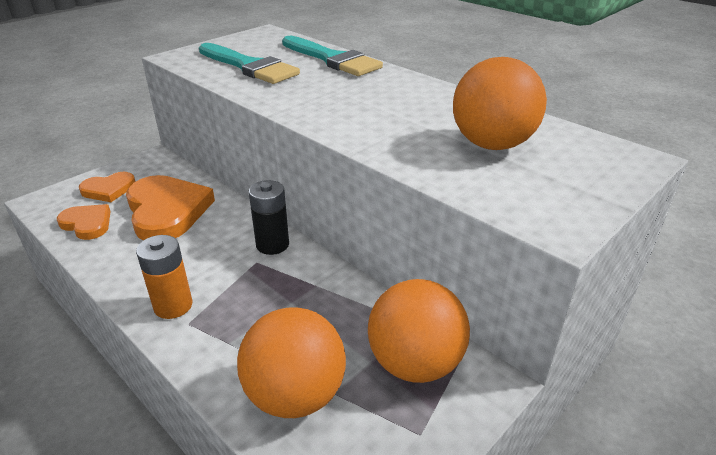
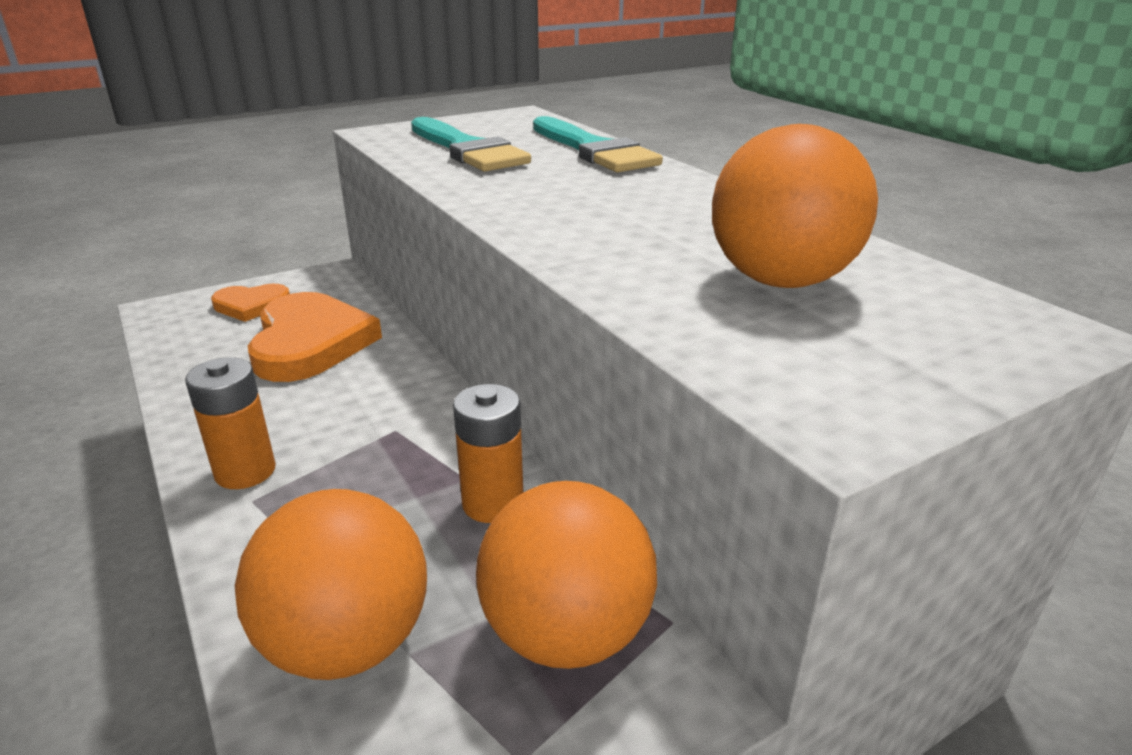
camera: 15 degrees right, 5 degrees down
orange heart [57,204,111,240] -> none
black battery [249,180,289,255] -> none
none -> orange battery [453,384,523,523]

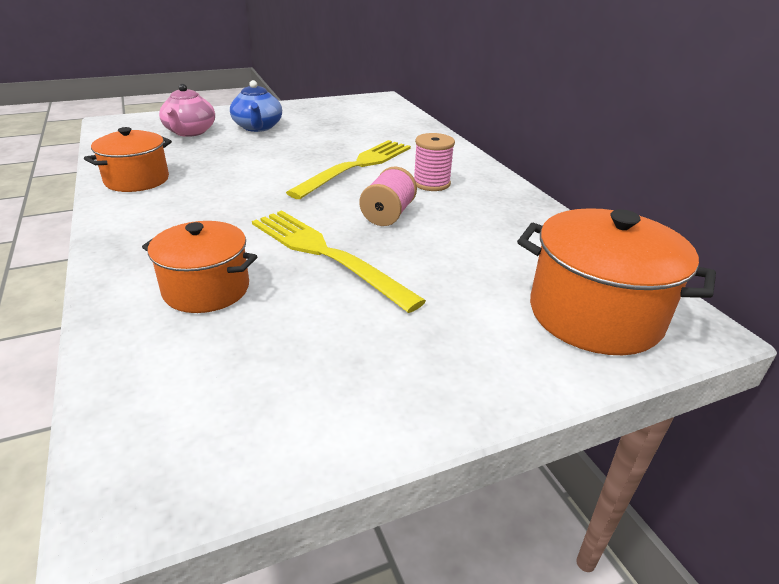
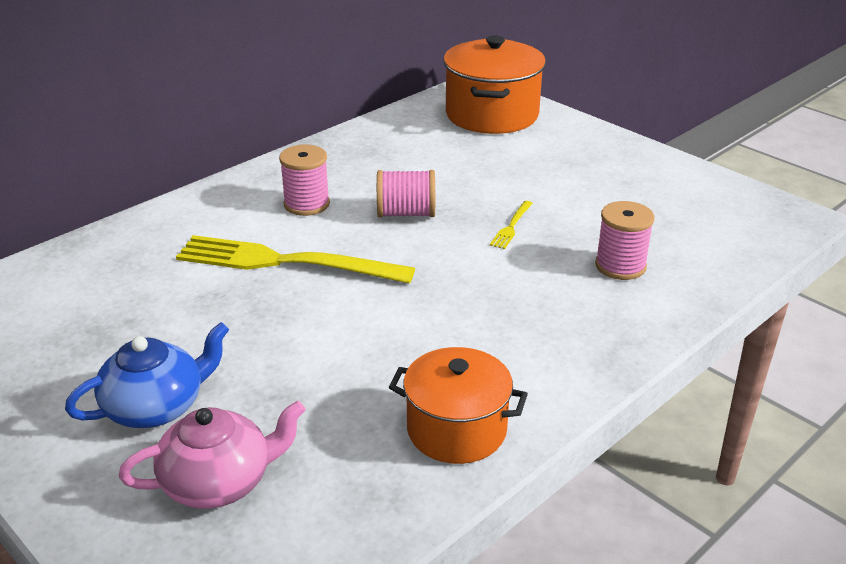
camera: 110 degrees left, 0 degrees up
orange pot [142,221,258,313] -> pink spool [595,201,655,280]
yellow fork [252,210,426,313] -> yellow fork [490,201,533,249], size x0.40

### DESCRIPTION OF THE TASK:
Starting at the line with "orange heart [57,204,111,240] -> none", transcribe the listing above exactly through its last line. No picture belongs in the transcription.

### ANSWER SPACE:
orange heart [57,204,111,240] -> none
black battery [249,180,289,255] -> none
none -> orange battery [453,384,523,523]

camera: 110 degrees left, 0 degrees up
orange pot [142,221,258,313] -> pink spool [595,201,655,280]
yellow fork [252,210,426,313] -> yellow fork [490,201,533,249], size x0.40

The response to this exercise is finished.